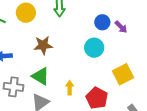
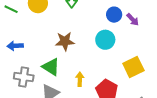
brown star: (43, 45) -> (65, 41), moved

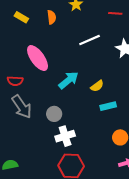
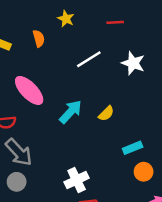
cyan rectangle: (108, 106) -> (133, 148), moved
gray circle: (54, 114) -> (17, 182), moved

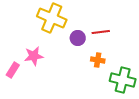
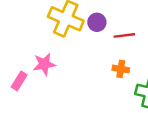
purple circle: (78, 38) -> (97, 22), moved

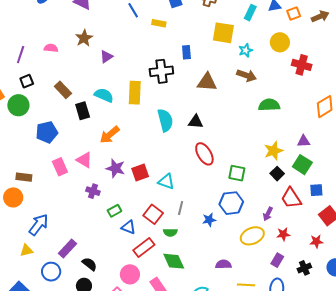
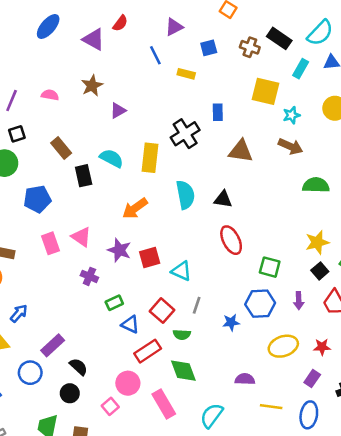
black cross: (161, 71) -> (185, 134), turned -30
orange arrow: (110, 135) -> (135, 208), moved
purple arrow: (268, 214) -> (299, 301), moved, turned -32
blue arrow: (39, 225) -> (19, 313), size x0.7

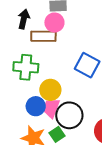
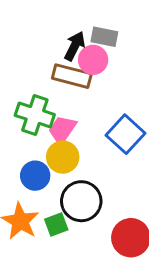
black arrow: (24, 19) -> (75, 46), moved
pink trapezoid: (51, 108) -> (62, 130), moved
□ □ □ □ □
• Work instruction: A word-for-word copy of every entry, with the pictures left out, is the required answer.

• Task response:
brown star: (43, 45) -> (65, 41), moved

cyan rectangle: (108, 106) -> (133, 148), moved
gray circle: (54, 114) -> (17, 182), moved

purple circle: (78, 38) -> (97, 22), moved

black cross: (161, 71) -> (185, 134), turned -30
orange arrow: (110, 135) -> (135, 208), moved
purple arrow: (268, 214) -> (299, 301), moved, turned -32
blue arrow: (39, 225) -> (19, 313), size x0.7

black arrow: (24, 19) -> (75, 46), moved
pink trapezoid: (51, 108) -> (62, 130), moved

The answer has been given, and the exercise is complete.